EXERCISE DESCRIPTION | Where the listing below has a line with "(493, 196) = (503, 142): orange", write out exactly that line and every line after it, stopping after the line with "(499, 239) = (597, 181): black".

--- MATERIAL PROVIDED ---

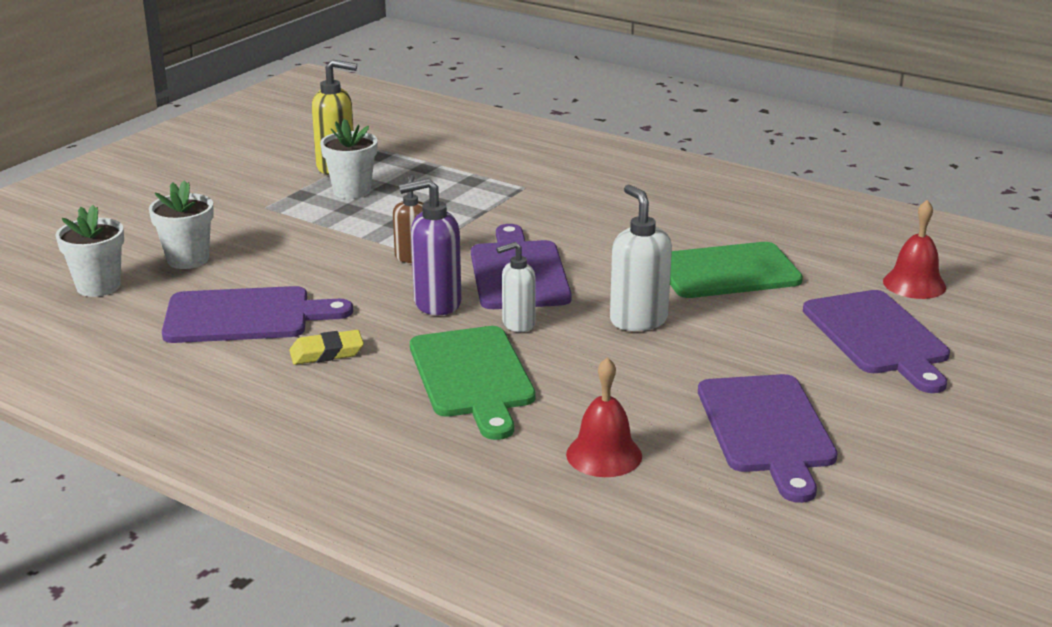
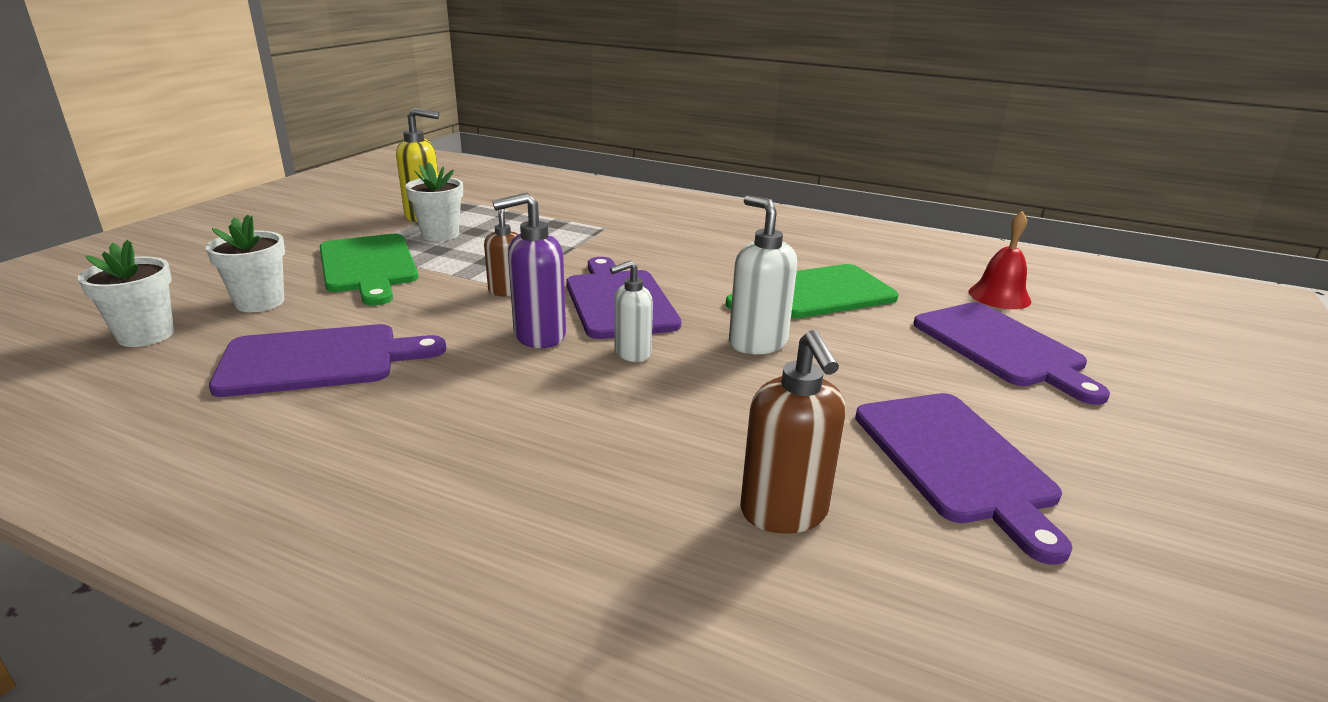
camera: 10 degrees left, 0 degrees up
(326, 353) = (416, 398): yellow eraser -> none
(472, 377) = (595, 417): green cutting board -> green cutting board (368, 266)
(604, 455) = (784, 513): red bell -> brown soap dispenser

---
--- MATERIAL PROVIDED ---

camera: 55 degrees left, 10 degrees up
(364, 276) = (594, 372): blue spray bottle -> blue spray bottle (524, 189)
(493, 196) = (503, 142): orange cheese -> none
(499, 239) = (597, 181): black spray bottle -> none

---
--- MATERIAL PROVIDED ---

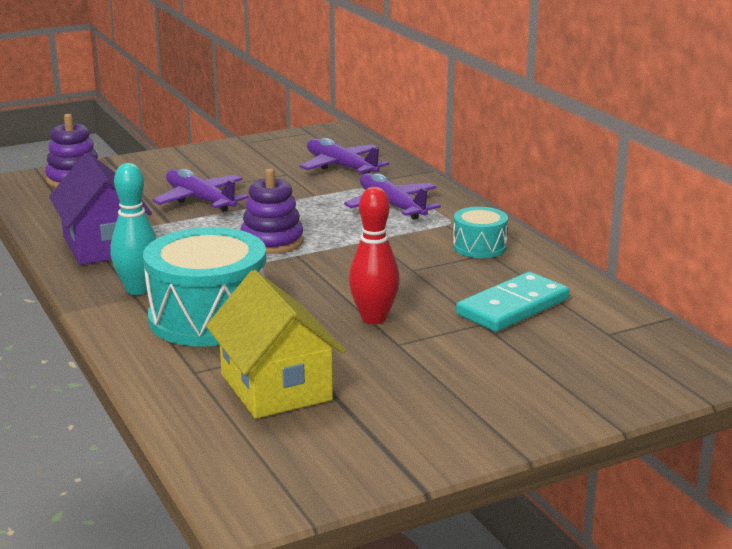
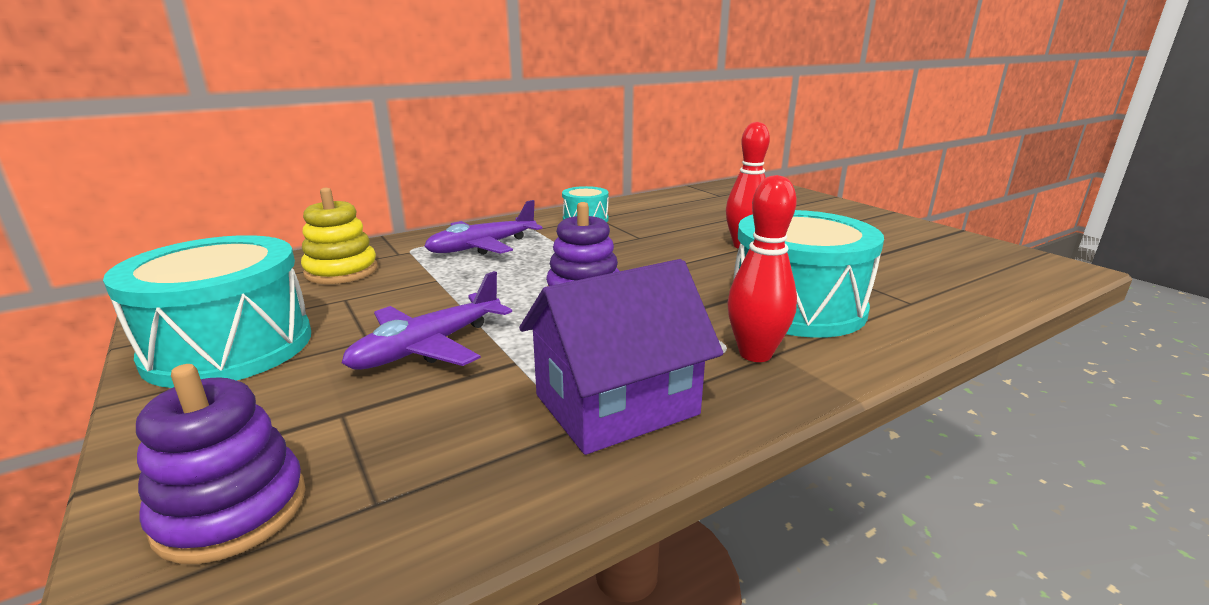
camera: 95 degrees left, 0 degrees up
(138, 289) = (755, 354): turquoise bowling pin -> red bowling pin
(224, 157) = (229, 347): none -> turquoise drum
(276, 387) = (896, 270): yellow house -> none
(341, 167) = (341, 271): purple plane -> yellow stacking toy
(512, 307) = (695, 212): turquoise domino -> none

---

WRITTEN SOLUTION |
(493, 196) = (503, 142): orange cheese -> none
(499, 239) = (597, 181): black spray bottle -> none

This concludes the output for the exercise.